++++ Listed records

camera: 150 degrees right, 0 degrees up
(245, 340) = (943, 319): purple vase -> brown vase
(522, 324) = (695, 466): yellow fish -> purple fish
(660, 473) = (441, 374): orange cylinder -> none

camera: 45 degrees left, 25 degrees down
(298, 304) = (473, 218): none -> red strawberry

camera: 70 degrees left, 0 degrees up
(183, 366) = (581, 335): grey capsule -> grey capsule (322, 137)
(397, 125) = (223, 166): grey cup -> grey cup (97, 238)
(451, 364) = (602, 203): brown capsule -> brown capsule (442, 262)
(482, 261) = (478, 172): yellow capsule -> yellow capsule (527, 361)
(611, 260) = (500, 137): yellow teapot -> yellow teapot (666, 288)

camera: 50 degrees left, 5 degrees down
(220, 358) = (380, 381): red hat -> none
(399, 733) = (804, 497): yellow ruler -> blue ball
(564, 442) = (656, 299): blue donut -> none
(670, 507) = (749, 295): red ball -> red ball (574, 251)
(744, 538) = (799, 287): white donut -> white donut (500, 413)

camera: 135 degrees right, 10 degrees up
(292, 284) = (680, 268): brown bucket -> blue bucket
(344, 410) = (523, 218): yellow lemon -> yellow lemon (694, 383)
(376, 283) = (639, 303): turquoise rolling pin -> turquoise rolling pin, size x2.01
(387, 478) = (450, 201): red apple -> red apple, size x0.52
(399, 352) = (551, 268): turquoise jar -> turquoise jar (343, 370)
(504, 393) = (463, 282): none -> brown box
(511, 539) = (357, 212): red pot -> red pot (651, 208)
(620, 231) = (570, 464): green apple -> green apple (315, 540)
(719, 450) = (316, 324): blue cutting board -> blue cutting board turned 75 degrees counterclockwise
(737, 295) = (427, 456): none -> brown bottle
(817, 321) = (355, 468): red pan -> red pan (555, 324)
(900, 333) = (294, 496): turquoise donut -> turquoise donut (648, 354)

++++++++

• Problem requirements: Print each line above exactly as it stands.

• Exercise response:
camera: 150 degrees right, 0 degrees up
(245, 340) = (943, 319): purple vase -> brown vase
(522, 324) = (695, 466): yellow fish -> purple fish
(660, 473) = (441, 374): orange cylinder -> none

camera: 45 degrees left, 25 degrees down
(298, 304) = (473, 218): none -> red strawberry

camera: 70 degrees left, 0 degrees up
(183, 366) = (581, 335): grey capsule -> grey capsule (322, 137)
(397, 125) = (223, 166): grey cup -> grey cup (97, 238)
(451, 364) = (602, 203): brown capsule -> brown capsule (442, 262)
(482, 261) = (478, 172): yellow capsule -> yellow capsule (527, 361)
(611, 260) = (500, 137): yellow teapot -> yellow teapot (666, 288)

camera: 50 degrees left, 5 degrees down
(220, 358) = (380, 381): red hat -> none
(399, 733) = (804, 497): yellow ruler -> blue ball
(564, 442) = (656, 299): blue donut -> none
(670, 507) = (749, 295): red ball -> red ball (574, 251)
(744, 538) = (799, 287): white donut -> white donut (500, 413)

camera: 135 degrees right, 10 degrees up
(292, 284) = (680, 268): brown bucket -> blue bucket
(344, 410) = (523, 218): yellow lemon -> yellow lemon (694, 383)
(376, 283) = (639, 303): turquoise rolling pin -> turquoise rolling pin, size x2.01
(387, 478) = (450, 201): red apple -> red apple, size x0.52
(399, 352) = (551, 268): turquoise jar -> turquoise jar (343, 370)
(504, 393) = (463, 282): none -> brown box
(511, 539) = (357, 212): red pot -> red pot (651, 208)
(620, 231) = (570, 464): green apple -> green apple (315, 540)
(719, 450) = (316, 324): blue cutting board -> blue cutting board turned 75 degrees counterclockwise
(737, 295) = (427, 456): none -> brown bottle
(817, 321) = (355, 468): red pan -> red pan (555, 324)
(900, 333) = (294, 496): turquoise donut -> turquoise donut (648, 354)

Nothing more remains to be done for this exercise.